Prompt -> Filter this listing down to the lines that contain the word "moved", and copy them.
*** Opening Dataset records ***
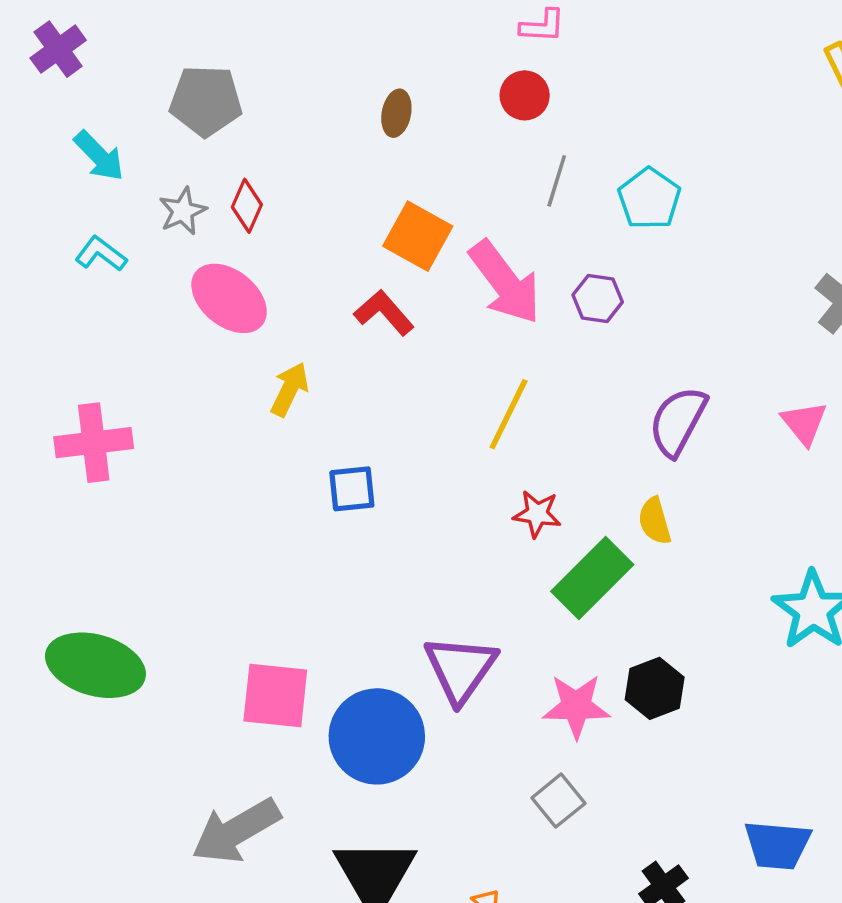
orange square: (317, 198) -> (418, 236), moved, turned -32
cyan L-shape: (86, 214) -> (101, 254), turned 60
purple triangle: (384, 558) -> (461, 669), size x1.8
*** Closing Dataset records ***
*** Opening Dataset records ***
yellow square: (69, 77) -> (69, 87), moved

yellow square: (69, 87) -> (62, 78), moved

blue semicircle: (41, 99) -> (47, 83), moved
*** Closing Dataset records ***
Output for this task ->
orange square: (317, 198) -> (418, 236), moved, turned -32
yellow square: (69, 77) -> (69, 87), moved
yellow square: (69, 87) -> (62, 78), moved
blue semicircle: (41, 99) -> (47, 83), moved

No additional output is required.